Segment Open

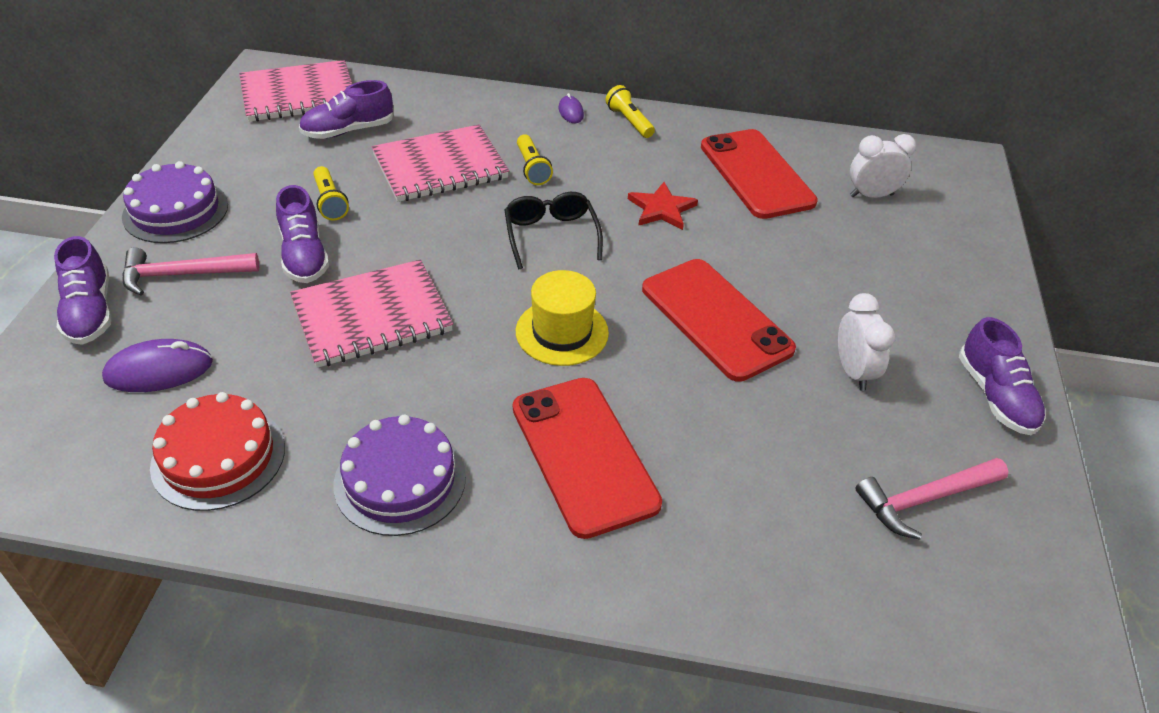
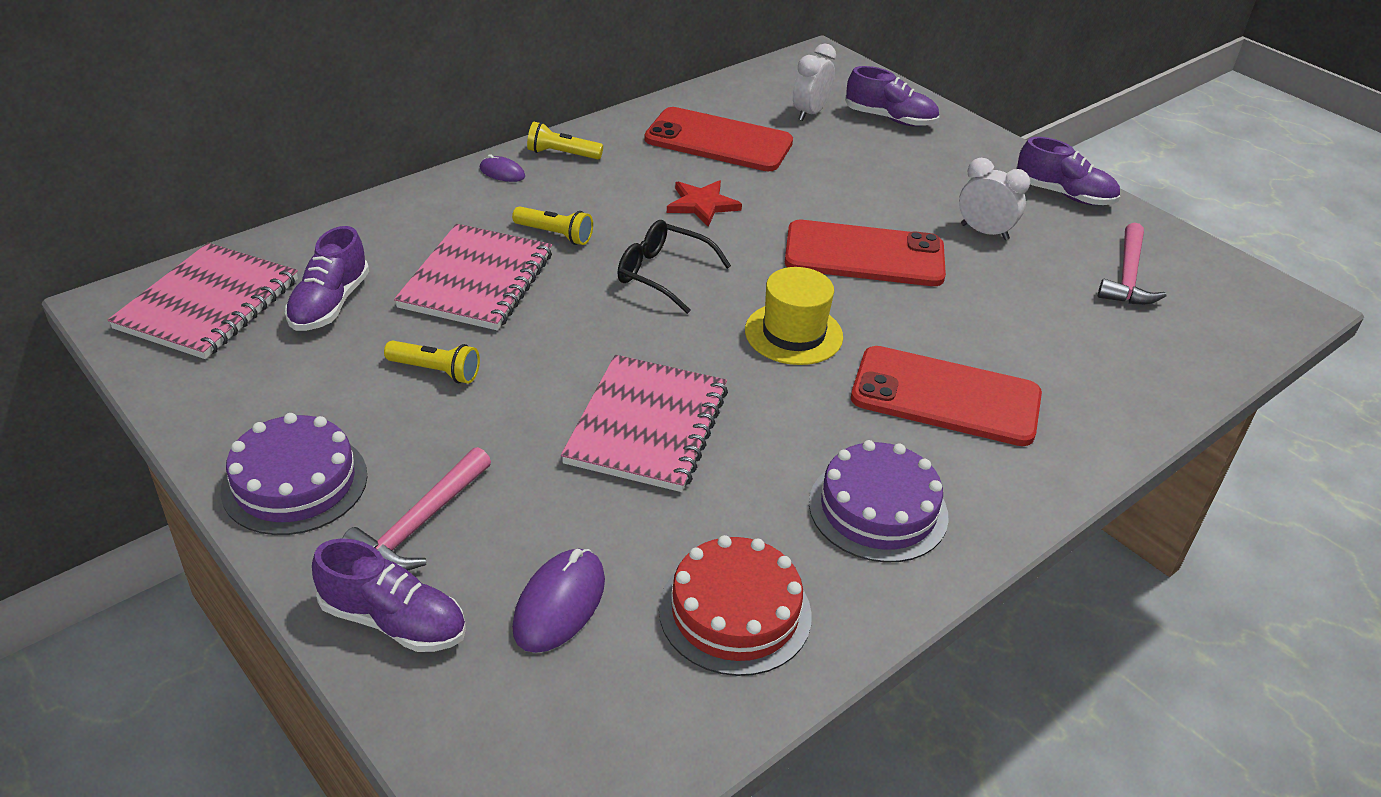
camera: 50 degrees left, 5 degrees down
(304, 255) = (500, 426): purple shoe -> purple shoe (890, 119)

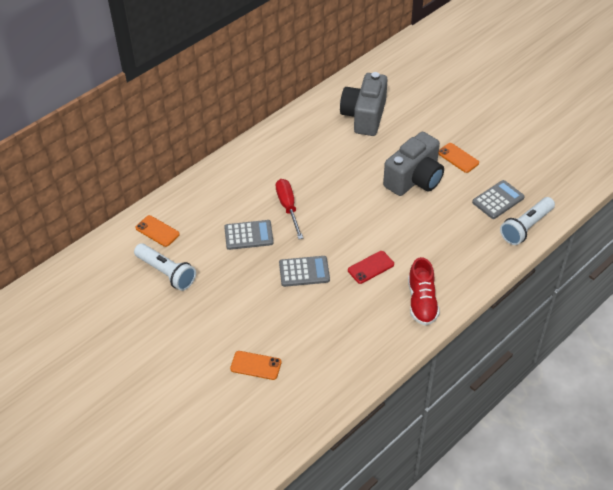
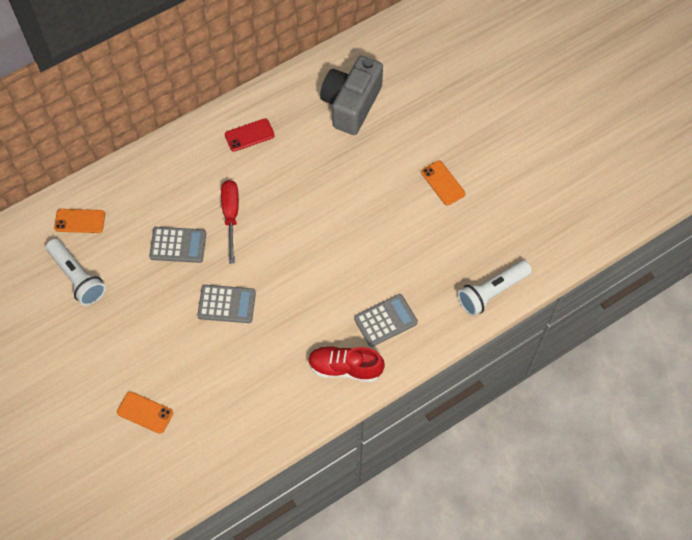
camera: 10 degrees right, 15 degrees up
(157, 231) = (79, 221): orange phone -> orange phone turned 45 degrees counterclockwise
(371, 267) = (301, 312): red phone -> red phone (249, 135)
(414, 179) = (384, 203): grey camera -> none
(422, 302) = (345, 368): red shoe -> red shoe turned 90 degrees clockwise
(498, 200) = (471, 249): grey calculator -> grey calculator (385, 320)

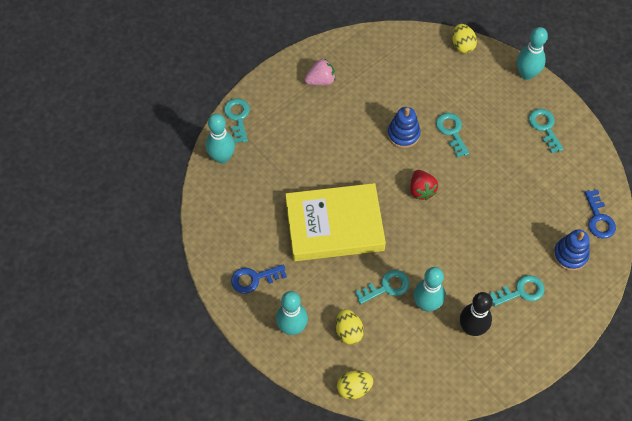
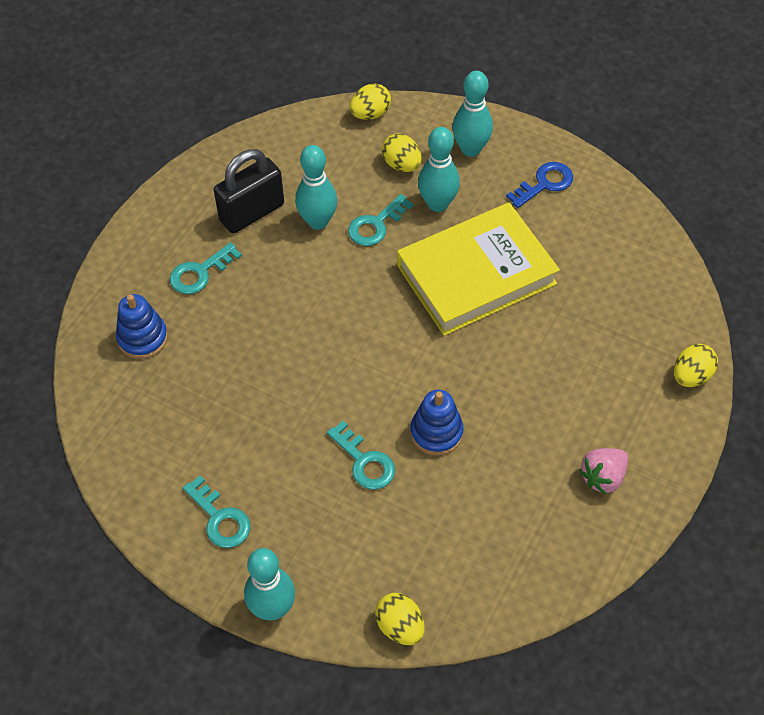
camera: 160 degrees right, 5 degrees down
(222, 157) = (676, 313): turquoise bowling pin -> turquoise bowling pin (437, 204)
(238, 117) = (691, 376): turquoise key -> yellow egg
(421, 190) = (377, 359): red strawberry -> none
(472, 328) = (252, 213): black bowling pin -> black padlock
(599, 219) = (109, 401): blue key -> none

Segment Closed

Each entry above should be restated word for word, though no picture may appear in the copy.

camera: 50 degrees left, 5 degrees down
(304, 255) = (500, 426): purple shoe -> purple shoe (890, 119)

camera: 10 degrees right, 15 degrees up
(157, 231) = (79, 221): orange phone -> orange phone turned 45 degrees counterclockwise
(371, 267) = (301, 312): red phone -> red phone (249, 135)
(414, 179) = (384, 203): grey camera -> none
(422, 302) = (345, 368): red shoe -> red shoe turned 90 degrees clockwise
(498, 200) = (471, 249): grey calculator -> grey calculator (385, 320)

camera: 160 degrees right, 5 degrees down
(222, 157) = (676, 313): turquoise bowling pin -> turquoise bowling pin (437, 204)
(238, 117) = (691, 376): turquoise key -> yellow egg
(421, 190) = (377, 359): red strawberry -> none
(472, 328) = (252, 213): black bowling pin -> black padlock
(599, 219) = (109, 401): blue key -> none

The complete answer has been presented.